* [Job item]
Using the data below, output a verbatim copy of the lines between the one holding "[(554,547),(554,500),(550,498),(531,541),(554,551),(554,547)]" and the one holding "[(0,285),(61,204),(0,158),(0,285)]", inclusive, without any pictures.

* [Source data]
——————
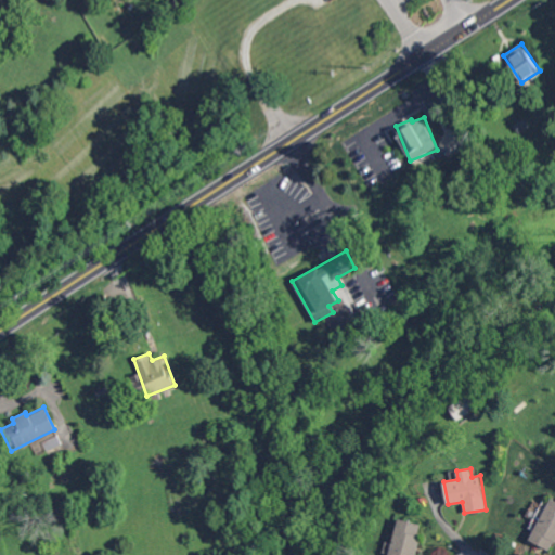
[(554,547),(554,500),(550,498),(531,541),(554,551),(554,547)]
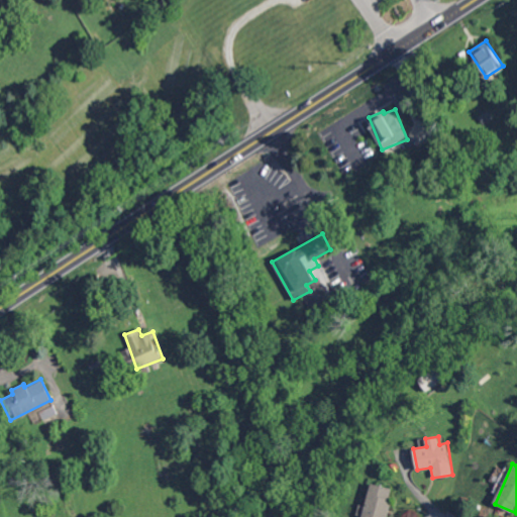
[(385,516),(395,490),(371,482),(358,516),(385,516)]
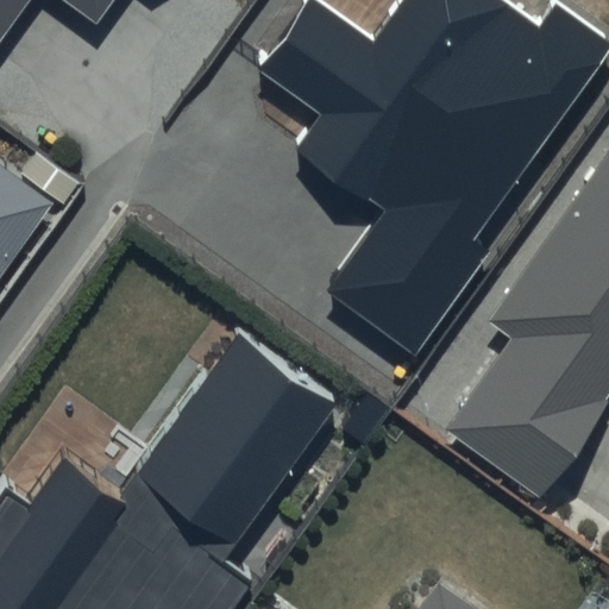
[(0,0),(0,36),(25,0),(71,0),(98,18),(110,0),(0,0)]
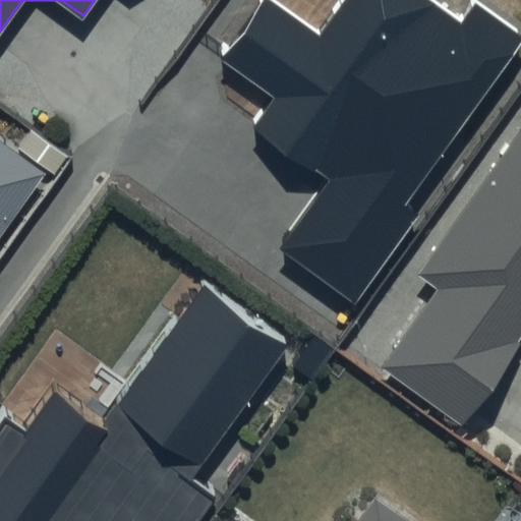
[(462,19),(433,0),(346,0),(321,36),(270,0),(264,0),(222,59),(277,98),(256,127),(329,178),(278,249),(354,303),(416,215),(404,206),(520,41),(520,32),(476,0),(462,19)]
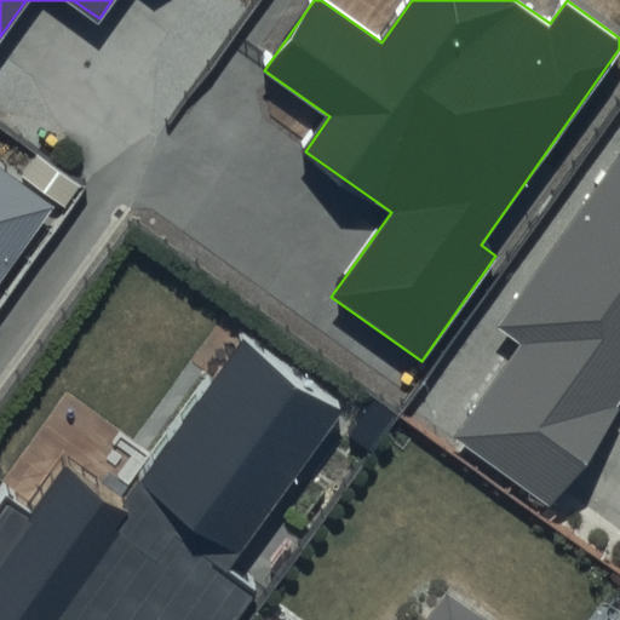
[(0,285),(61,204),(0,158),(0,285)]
——————
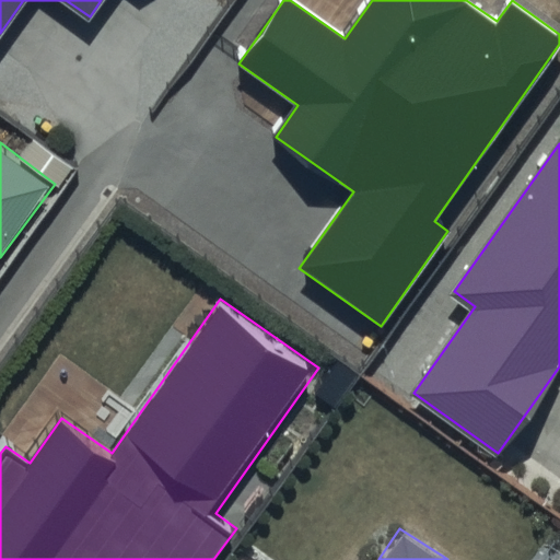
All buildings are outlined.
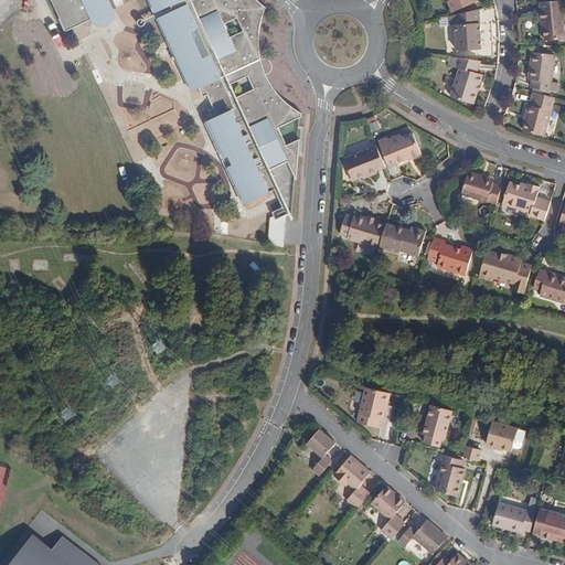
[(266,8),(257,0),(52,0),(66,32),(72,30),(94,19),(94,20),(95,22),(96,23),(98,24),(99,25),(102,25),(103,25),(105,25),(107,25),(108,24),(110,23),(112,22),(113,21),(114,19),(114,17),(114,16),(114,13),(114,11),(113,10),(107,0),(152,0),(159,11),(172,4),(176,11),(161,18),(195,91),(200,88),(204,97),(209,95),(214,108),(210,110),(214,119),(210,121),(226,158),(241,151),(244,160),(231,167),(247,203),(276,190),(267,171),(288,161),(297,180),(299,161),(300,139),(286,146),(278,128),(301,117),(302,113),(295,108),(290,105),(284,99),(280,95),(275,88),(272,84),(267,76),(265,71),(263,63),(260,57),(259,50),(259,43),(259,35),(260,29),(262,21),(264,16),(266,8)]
——————
* [Answer box]
[(554,547),(554,500),(550,498),(531,541),(554,551),(554,547)]
[(385,516),(395,490),(371,482),(358,516),(385,516)]
[(0,0),(0,36),(25,0),(71,0),(98,18),(110,0),(0,0)]
[(462,19),(433,0),(346,0),(321,36),(270,0),(264,0),(222,59),(277,98),(256,127),(329,178),(278,249),(354,303),(416,215),(404,206),(520,41),(520,32),(476,0),(462,19)]
[(0,285),(61,204),(0,158),(0,285)]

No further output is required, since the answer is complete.